[[ Data to examine open ]]

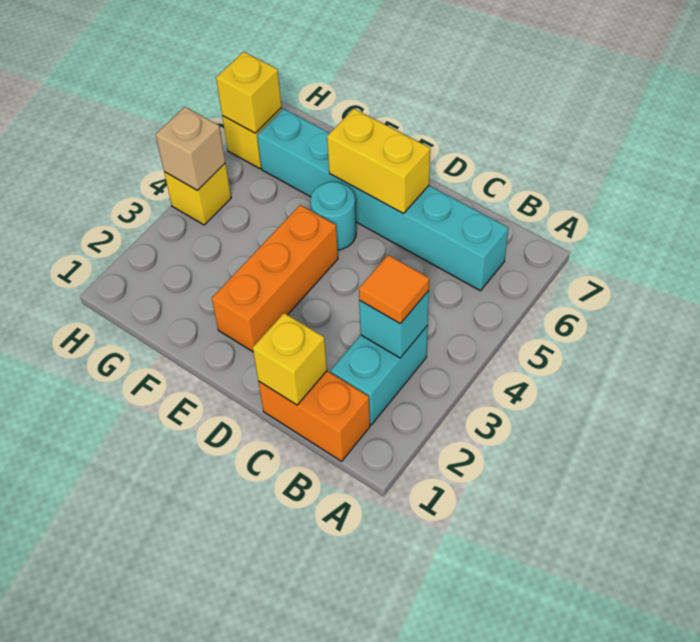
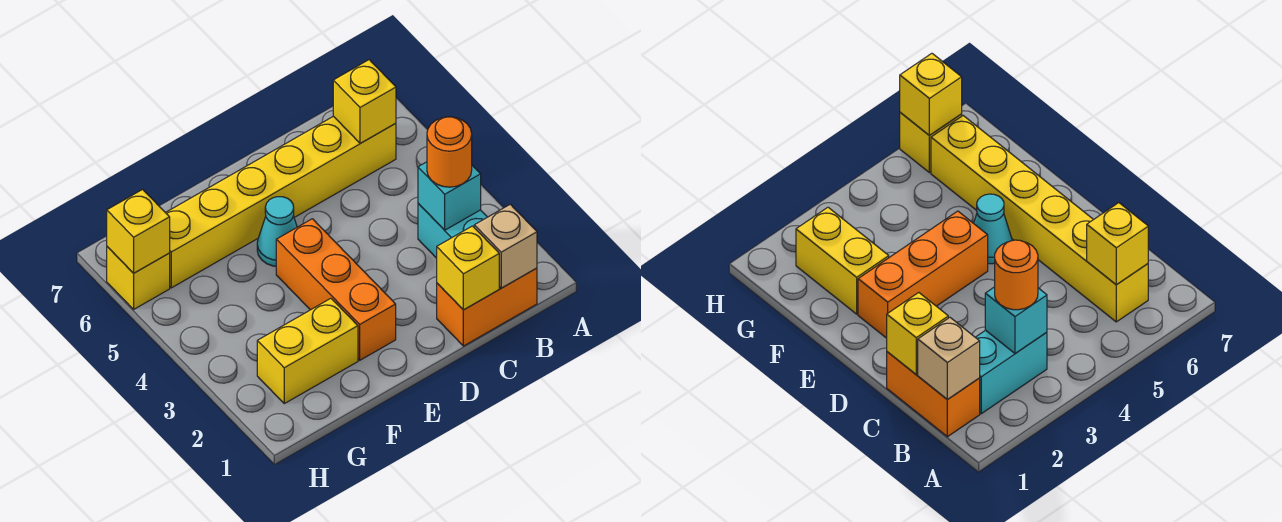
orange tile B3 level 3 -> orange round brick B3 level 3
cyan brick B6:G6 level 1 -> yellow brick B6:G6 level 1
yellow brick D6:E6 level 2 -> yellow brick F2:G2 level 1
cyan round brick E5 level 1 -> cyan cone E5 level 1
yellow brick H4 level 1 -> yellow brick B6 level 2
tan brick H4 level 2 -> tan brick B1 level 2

[[ Data to examine closed ]]

> Instructions for the task
Sift the data above for lines with "cyan", then copy each one.

> Result for this task
cyan brick B6:G6 level 1 -> yellow brick B6:G6 level 1
cyan round brick E5 level 1 -> cyan cone E5 level 1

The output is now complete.